_The problem_
Each record below must be retyped exactly, with nothing left out.

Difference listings
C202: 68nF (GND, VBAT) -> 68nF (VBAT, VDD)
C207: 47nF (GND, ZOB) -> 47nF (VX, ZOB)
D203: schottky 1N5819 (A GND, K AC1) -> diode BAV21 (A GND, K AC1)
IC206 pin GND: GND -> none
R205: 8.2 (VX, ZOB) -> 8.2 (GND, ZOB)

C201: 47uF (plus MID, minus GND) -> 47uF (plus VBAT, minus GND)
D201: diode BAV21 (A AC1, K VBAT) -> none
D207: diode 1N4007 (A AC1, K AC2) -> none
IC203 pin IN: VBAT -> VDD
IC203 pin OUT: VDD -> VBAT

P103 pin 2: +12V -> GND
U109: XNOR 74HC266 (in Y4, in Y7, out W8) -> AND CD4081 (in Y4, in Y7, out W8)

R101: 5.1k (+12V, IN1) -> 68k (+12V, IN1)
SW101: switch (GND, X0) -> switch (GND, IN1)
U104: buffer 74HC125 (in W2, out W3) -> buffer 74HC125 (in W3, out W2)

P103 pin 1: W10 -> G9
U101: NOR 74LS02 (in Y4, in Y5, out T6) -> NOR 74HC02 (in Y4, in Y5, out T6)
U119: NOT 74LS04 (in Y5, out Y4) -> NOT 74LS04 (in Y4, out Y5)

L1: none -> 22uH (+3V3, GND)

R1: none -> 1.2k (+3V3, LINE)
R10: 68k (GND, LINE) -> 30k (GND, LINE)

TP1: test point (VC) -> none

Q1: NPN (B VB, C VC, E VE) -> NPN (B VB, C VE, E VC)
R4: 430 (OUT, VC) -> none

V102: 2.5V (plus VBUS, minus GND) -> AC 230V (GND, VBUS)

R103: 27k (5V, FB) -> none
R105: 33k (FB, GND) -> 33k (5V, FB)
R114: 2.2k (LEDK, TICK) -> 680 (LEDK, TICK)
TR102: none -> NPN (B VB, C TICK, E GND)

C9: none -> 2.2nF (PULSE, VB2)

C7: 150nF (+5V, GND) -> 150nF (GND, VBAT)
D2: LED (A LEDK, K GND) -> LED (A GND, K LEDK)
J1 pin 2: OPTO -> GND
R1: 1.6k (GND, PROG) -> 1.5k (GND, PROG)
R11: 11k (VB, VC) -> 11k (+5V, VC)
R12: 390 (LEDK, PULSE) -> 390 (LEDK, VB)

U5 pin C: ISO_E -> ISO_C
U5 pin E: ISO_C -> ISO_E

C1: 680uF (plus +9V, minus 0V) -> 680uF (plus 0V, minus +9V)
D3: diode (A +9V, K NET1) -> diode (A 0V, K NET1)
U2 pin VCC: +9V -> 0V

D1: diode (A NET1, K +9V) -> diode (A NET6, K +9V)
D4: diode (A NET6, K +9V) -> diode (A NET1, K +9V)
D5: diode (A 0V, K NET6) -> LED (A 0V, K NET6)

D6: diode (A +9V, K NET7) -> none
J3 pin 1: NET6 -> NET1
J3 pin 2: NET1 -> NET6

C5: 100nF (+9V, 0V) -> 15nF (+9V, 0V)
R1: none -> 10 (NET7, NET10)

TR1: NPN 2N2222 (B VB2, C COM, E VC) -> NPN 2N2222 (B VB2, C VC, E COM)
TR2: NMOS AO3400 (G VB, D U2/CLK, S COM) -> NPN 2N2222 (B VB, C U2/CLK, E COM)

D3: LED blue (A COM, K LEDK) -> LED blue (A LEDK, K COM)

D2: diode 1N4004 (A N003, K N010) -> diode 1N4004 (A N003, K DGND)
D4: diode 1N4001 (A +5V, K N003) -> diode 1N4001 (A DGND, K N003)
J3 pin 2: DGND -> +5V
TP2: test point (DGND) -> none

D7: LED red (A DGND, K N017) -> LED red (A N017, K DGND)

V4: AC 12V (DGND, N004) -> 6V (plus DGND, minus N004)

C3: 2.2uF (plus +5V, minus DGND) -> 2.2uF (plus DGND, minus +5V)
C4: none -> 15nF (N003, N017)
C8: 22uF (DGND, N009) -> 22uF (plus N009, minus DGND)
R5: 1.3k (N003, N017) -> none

_Response to the task_
C202: 68nF (GND, VBAT) -> 68nF (VBAT, VDD)
C207: 47nF (GND, ZOB) -> 47nF (VX, ZOB)
D203: schottky 1N5819 (A GND, K AC1) -> diode BAV21 (A GND, K AC1)
IC206 pin GND: GND -> none
R205: 8.2 (VX, ZOB) -> 8.2 (GND, ZOB)

C201: 47uF (plus MID, minus GND) -> 47uF (plus VBAT, minus GND)
D201: diode BAV21 (A AC1, K VBAT) -> none
D207: diode 1N4007 (A AC1, K AC2) -> none
IC203 pin IN: VBAT -> VDD
IC203 pin OUT: VDD -> VBAT

P103 pin 2: +12V -> GND
U109: XNOR 74HC266 (in Y4, in Y7, out W8) -> AND CD4081 (in Y4, in Y7, out W8)

R101: 5.1k (+12V, IN1) -> 68k (+12V, IN1)
SW101: switch (GND, X0) -> switch (GND, IN1)
U104: buffer 74HC125 (in W2, out W3) -> buffer 74HC125 (in W3, out W2)

P103 pin 1: W10 -> G9
U101: NOR 74LS02 (in Y4, in Y5, out T6) -> NOR 74HC02 (in Y4, in Y5, out T6)
U119: NOT 74LS04 (in Y5, out Y4) -> NOT 74LS04 (in Y4, out Y5)

L1: none -> 22uH (+3V3, GND)

R1: none -> 1.2k (+3V3, LINE)
R10: 68k (GND, LINE) -> 30k (GND, LINE)

TP1: test point (VC) -> none

Q1: NPN (B VB, C VC, E VE) -> NPN (B VB, C VE, E VC)
R4: 430 (OUT, VC) -> none

V102: 2.5V (plus VBUS, minus GND) -> AC 230V (GND, VBUS)

R103: 27k (5V, FB) -> none
R105: 33k (FB, GND) -> 33k (5V, FB)
R114: 2.2k (LEDK, TICK) -> 680 (LEDK, TICK)
TR102: none -> NPN (B VB, C TICK, E GND)

C9: none -> 2.2nF (PULSE, VB2)

C7: 150nF (+5V, GND) -> 150nF (GND, VBAT)
D2: LED (A LEDK, K GND) -> LED (A GND, K LEDK)
J1 pin 2: OPTO -> GND
R1: 1.6k (GND, PROG) -> 1.5k (GND, PROG)
R11: 11k (VB, VC) -> 11k (+5V, VC)
R12: 390 (LEDK, PULSE) -> 390 (LEDK, VB)

U5 pin C: ISO_E -> ISO_C
U5 pin E: ISO_C -> ISO_E

C1: 680uF (plus +9V, minus 0V) -> 680uF (plus 0V, minus +9V)
D3: diode (A +9V, K NET1) -> diode (A 0V, K NET1)
U2 pin VCC: +9V -> 0V

D1: diode (A NET1, K +9V) -> diode (A NET6, K +9V)
D4: diode (A NET6, K +9V) -> diode (A NET1, K +9V)
D5: diode (A 0V, K NET6) -> LED (A 0V, K NET6)

D6: diode (A +9V, K NET7) -> none
J3 pin 1: NET6 -> NET1
J3 pin 2: NET1 -> NET6

C5: 100nF (+9V, 0V) -> 15nF (+9V, 0V)
R1: none -> 10 (NET7, NET10)

TR1: NPN 2N2222 (B VB2, C COM, E VC) -> NPN 2N2222 (B VB2, C VC, E COM)
TR2: NMOS AO3400 (G VB, D U2/CLK, S COM) -> NPN 2N2222 (B VB, C U2/CLK, E COM)

D3: LED blue (A COM, K LEDK) -> LED blue (A LEDK, K COM)

D2: diode 1N4004 (A N003, K N010) -> diode 1N4004 (A N003, K DGND)
D4: diode 1N4001 (A +5V, K N003) -> diode 1N4001 (A DGND, K N003)
J3 pin 2: DGND -> +5V
TP2: test point (DGND) -> none

D7: LED red (A DGND, K N017) -> LED red (A N017, K DGND)

V4: AC 12V (DGND, N004) -> 6V (plus DGND, minus N004)

C3: 2.2uF (plus +5V, minus DGND) -> 2.2uF (plus DGND, minus +5V)
C4: none -> 15nF (N003, N017)
C8: 22uF (DGND, N009) -> 22uF (plus N009, minus DGND)
R5: 1.3k (N003, N017) -> none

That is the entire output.